_PROBLEM:_
Among the records, which lines hold the word "crop"? Pick them out.

Top of SOURCE DATA

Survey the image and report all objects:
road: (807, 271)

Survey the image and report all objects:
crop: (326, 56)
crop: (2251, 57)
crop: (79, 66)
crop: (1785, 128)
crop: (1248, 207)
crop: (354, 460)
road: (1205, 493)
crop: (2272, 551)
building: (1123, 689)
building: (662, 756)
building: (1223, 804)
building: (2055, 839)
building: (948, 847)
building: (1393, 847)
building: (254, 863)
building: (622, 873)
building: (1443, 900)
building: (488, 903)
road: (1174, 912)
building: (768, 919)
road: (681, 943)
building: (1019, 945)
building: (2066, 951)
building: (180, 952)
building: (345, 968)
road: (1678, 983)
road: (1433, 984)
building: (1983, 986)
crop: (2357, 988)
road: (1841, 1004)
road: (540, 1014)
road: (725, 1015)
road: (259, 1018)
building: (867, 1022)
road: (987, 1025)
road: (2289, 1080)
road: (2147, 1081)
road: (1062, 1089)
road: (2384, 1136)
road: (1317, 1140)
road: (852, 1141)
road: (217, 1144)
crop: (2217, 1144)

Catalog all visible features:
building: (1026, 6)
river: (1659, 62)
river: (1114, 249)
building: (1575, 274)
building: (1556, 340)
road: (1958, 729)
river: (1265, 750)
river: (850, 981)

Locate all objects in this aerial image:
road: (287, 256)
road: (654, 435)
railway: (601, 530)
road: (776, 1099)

Bottom of SOURCE DATA

_REPLY TO THE TASK:_
crop: (326, 56)
crop: (2251, 57)
crop: (79, 66)
crop: (1785, 128)
crop: (1248, 207)
crop: (354, 460)
crop: (2272, 551)
crop: (2357, 988)
crop: (2217, 1144)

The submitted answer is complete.